• [About this task]:
Which lines hold the word "NAND"? Copy each of them from the material.

• [Data shown]:
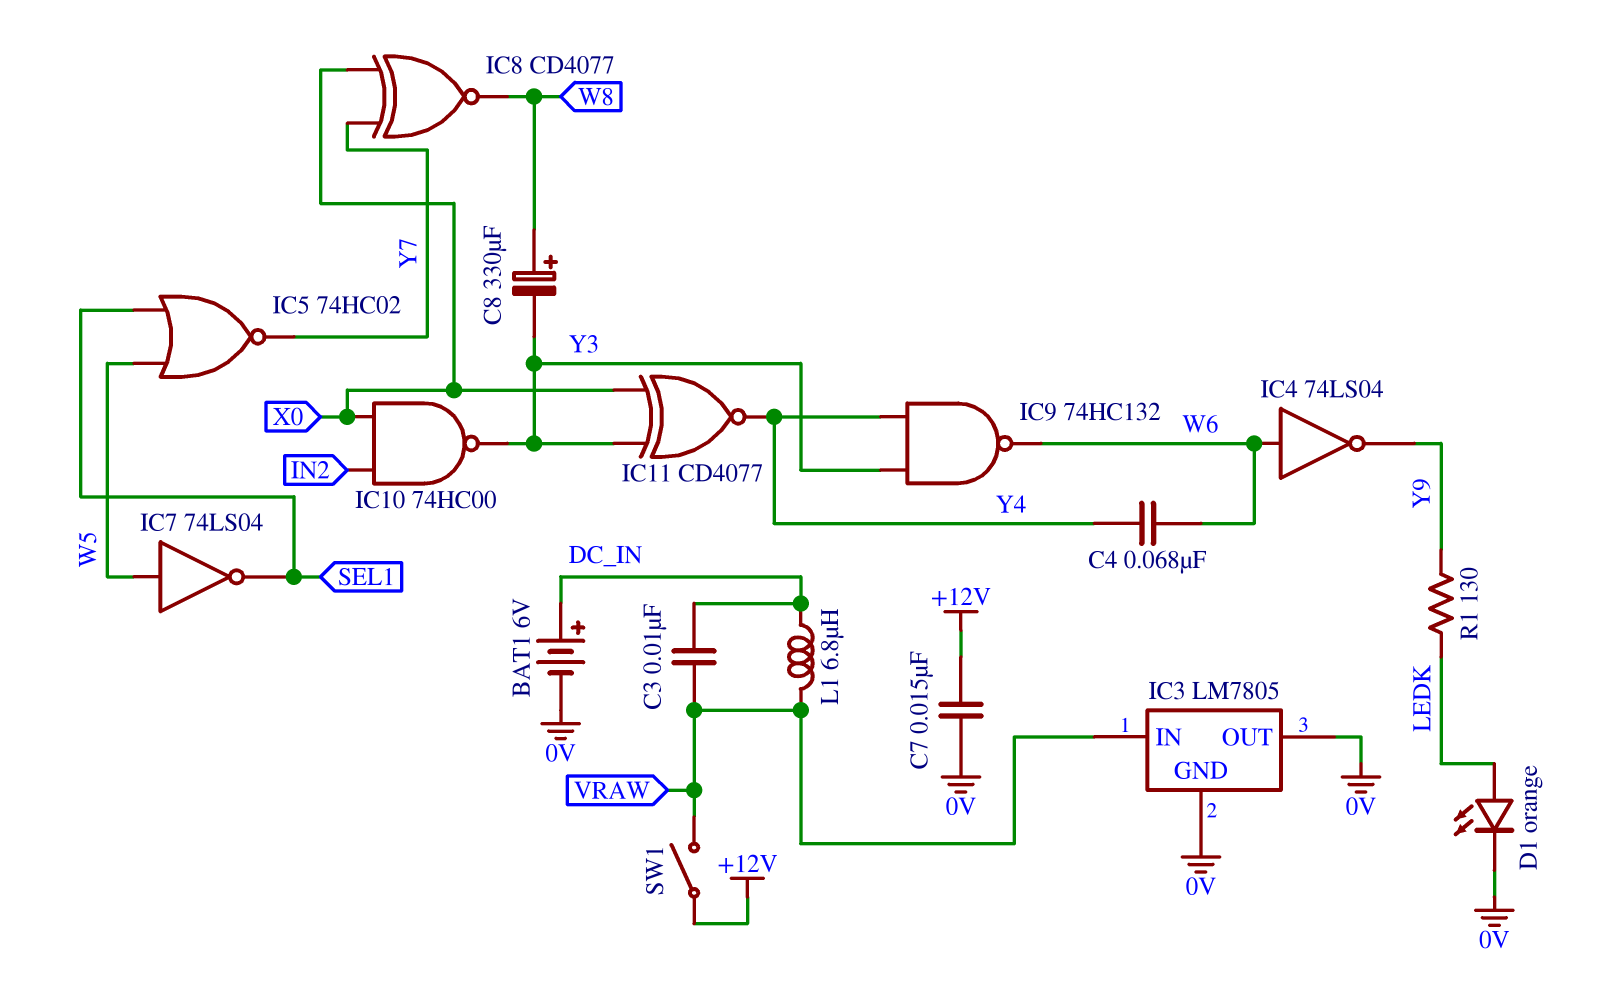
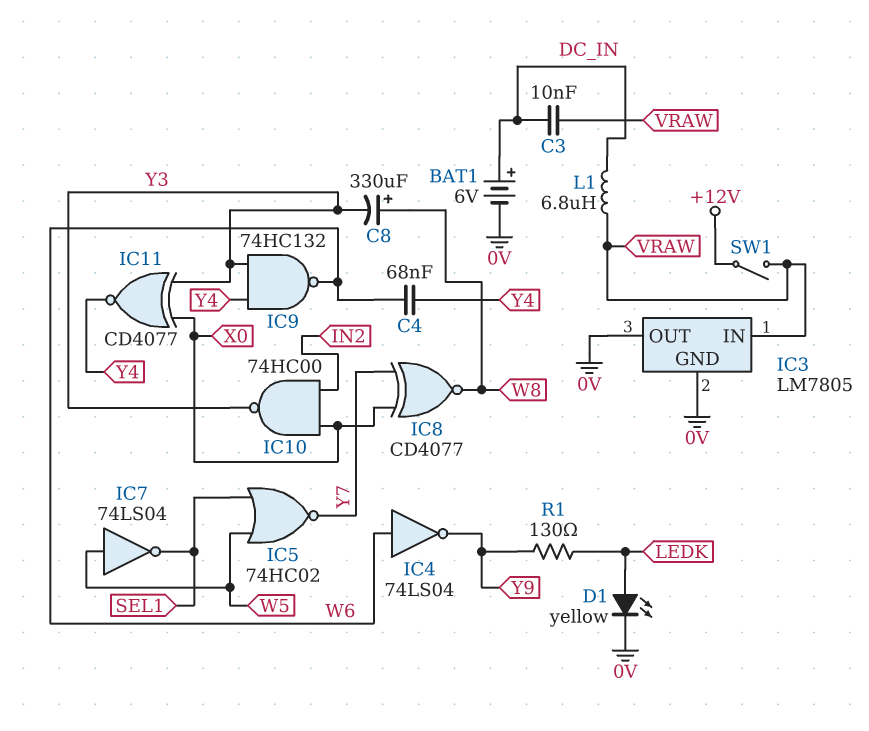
C7: 15nF (+12V, 0V) -> none
D1: LED orange (A LEDK, K 0V) -> LED yellow (A LEDK, K 0V)

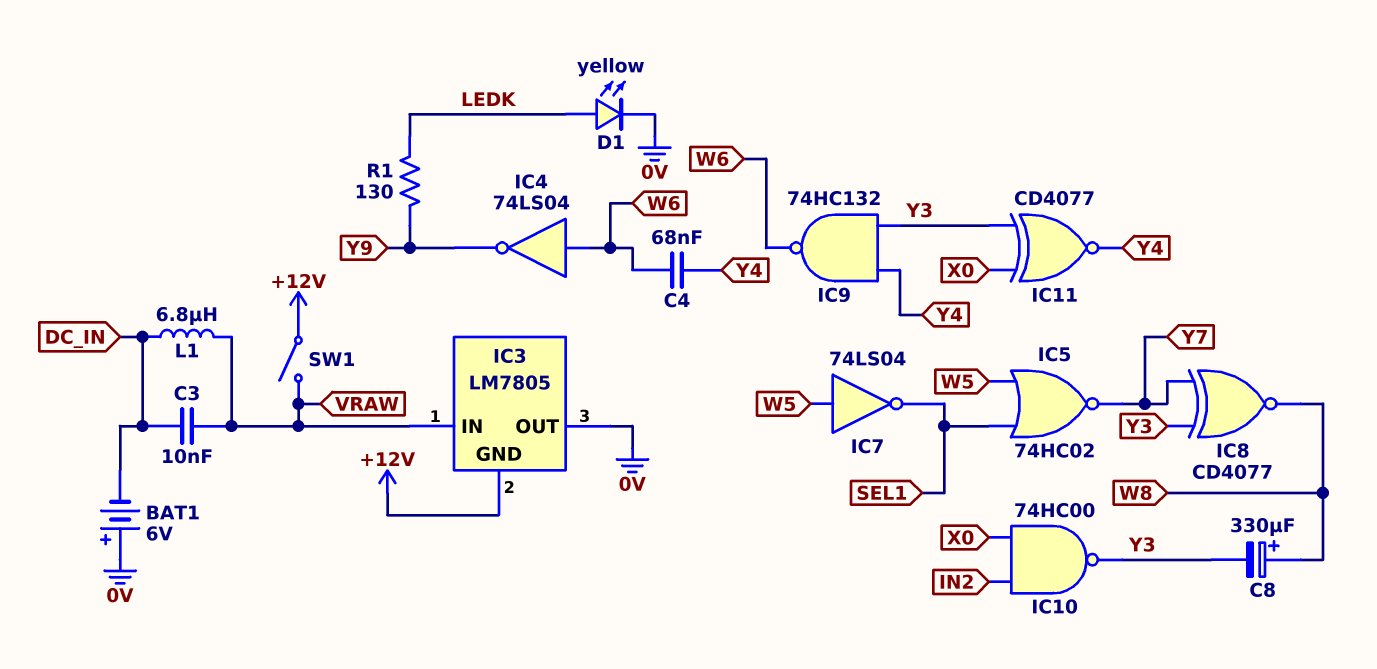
BAT1: 6V (plus DC_IN, minus 0V) -> 6V (plus 0V, minus DC_IN)
IC3 pin GND: 0V -> +12V
IC8: XNOR CD4077 (in X0, in Y7, out W8) -> XNOR CD4077 (in Y3, in Y7, out W8)

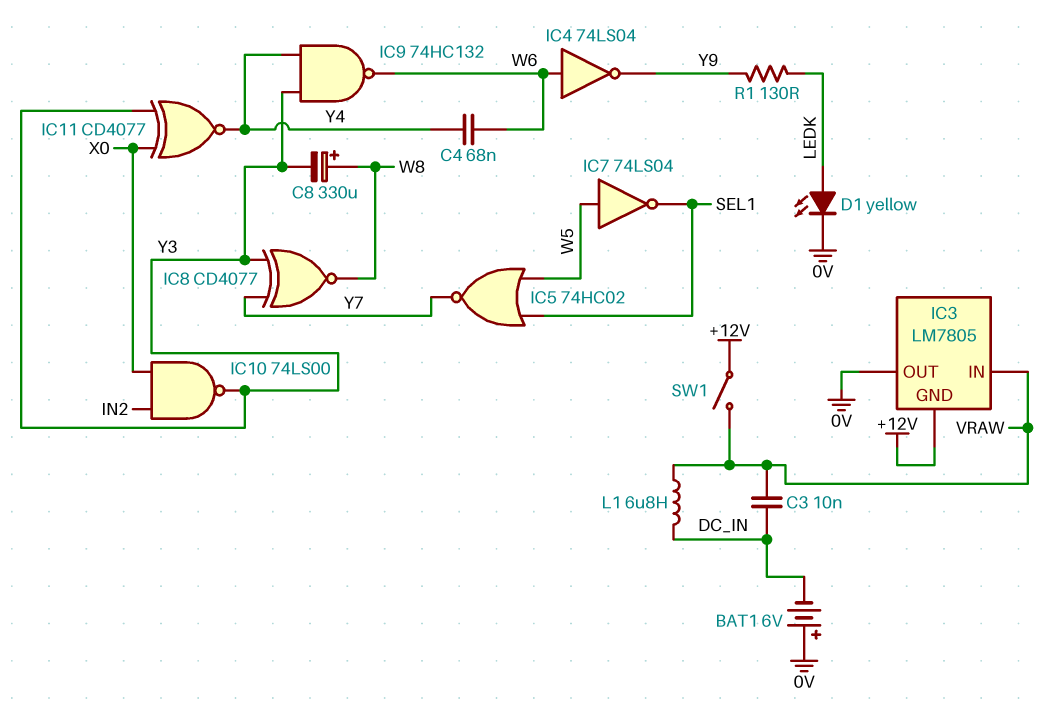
IC10: NAND 74HC00 (in IN2, in X0, out Y3) -> NAND 74LS00 (in IN2, in X0, out Y3)

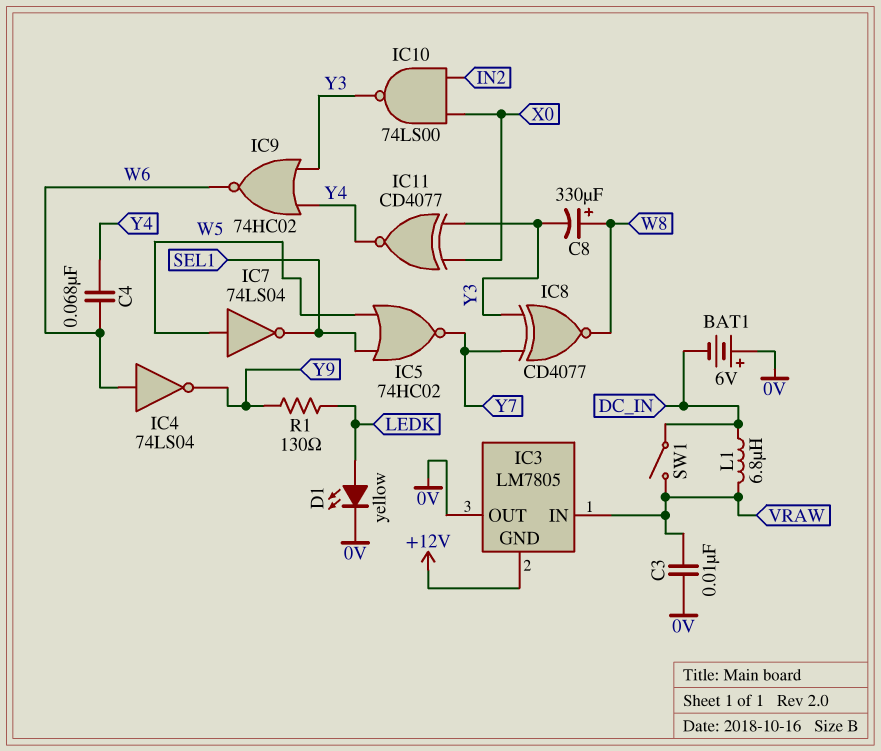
C3: 10nF (DC_IN, VRAW) -> 10nF (0V, VRAW)
IC9: NAND 74HC132 (in Y3, in Y4, out W6) -> NOR 74HC02 (in Y3, in Y4, out W6)
SW1: switch (+12V, VRAW) -> switch (DC_IN, VRAW)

• [Result for this exercise]:
IC10: NAND 74HC00 (in IN2, in X0, out Y3) -> NAND 74LS00 (in IN2, in X0, out Y3)
IC9: NAND 74HC132 (in Y3, in Y4, out W6) -> NOR 74HC02 (in Y3, in Y4, out W6)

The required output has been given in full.